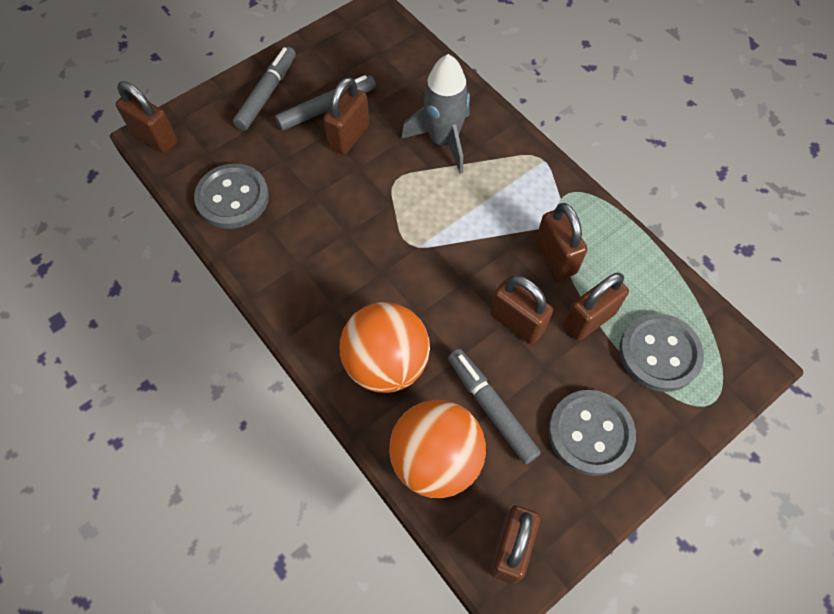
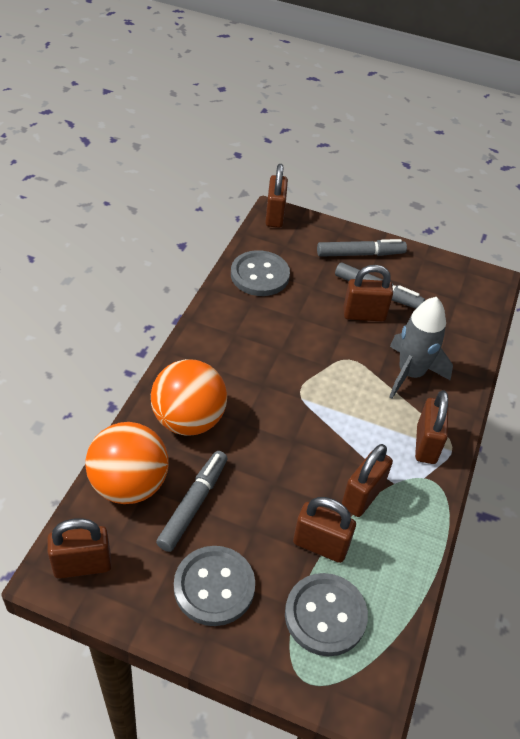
camera: 55 degrees right, 15 degrees down
(517, 323) = (280, 492): brown padlock -> brown padlock (426, 444)

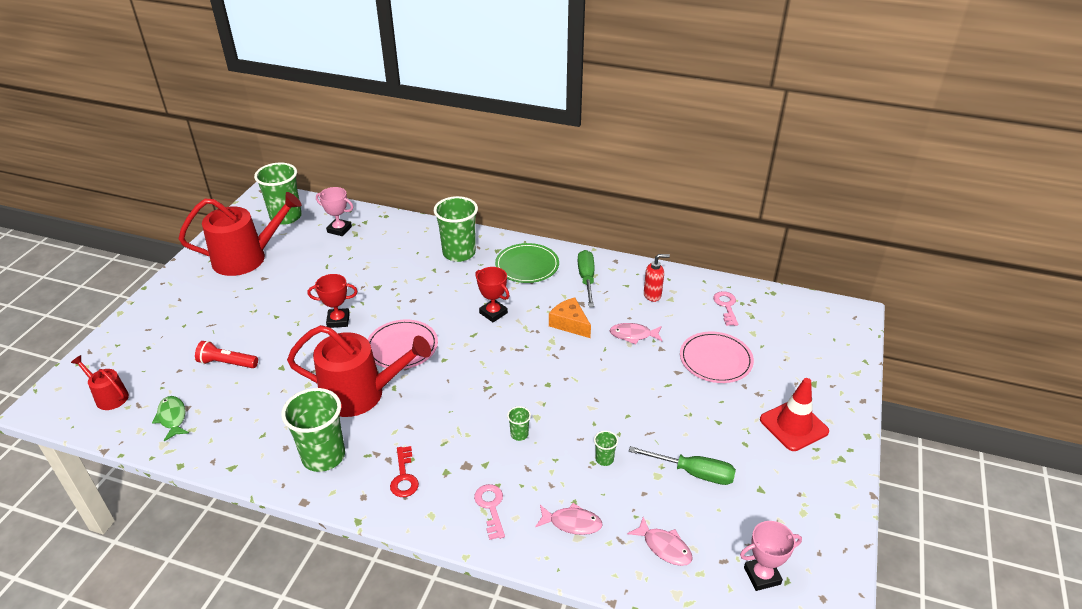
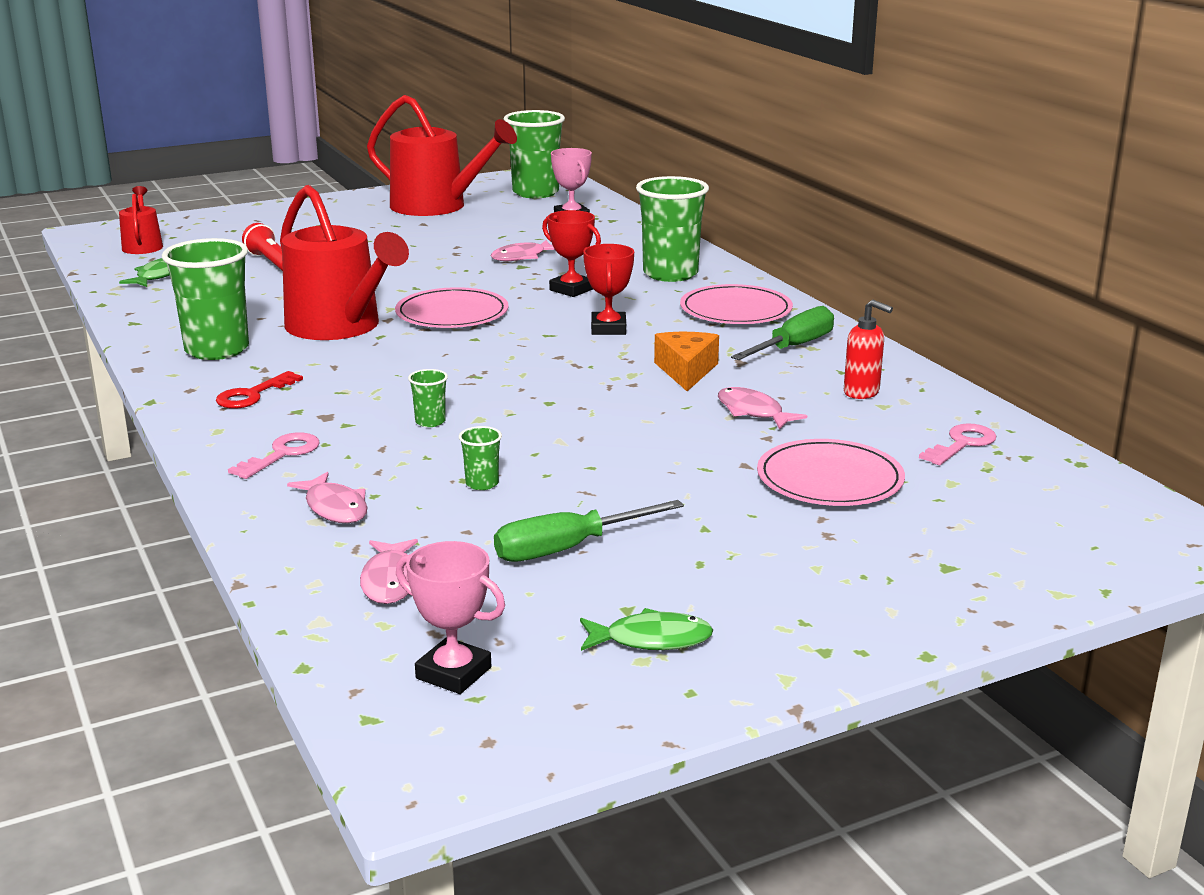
camera: 45 degrees right, 15 degrees down
(338, 320) = (430, 273): red trophy -> red trophy (571, 289)
(366, 279) = (522, 257): none -> pink fish
(527, 265) = (736, 310): green plate -> pink plate
(693, 473) = (567, 549): green screwdriver -> green screwdriver turned 90 degrees clockwise
(790, 499) = (651, 639): none -> green fish
(793, 425) = (817, 585): red traffic cone -> none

::::::::

Request: Print exactly the lines between the line with "(338, 320) = (430, 273): red" and the final line of the records above, both included.

Response below:
(338, 320) = (430, 273): red trophy -> red trophy (571, 289)
(366, 279) = (522, 257): none -> pink fish
(527, 265) = (736, 310): green plate -> pink plate
(693, 473) = (567, 549): green screwdriver -> green screwdriver turned 90 degrees clockwise
(790, 499) = (651, 639): none -> green fish
(793, 425) = (817, 585): red traffic cone -> none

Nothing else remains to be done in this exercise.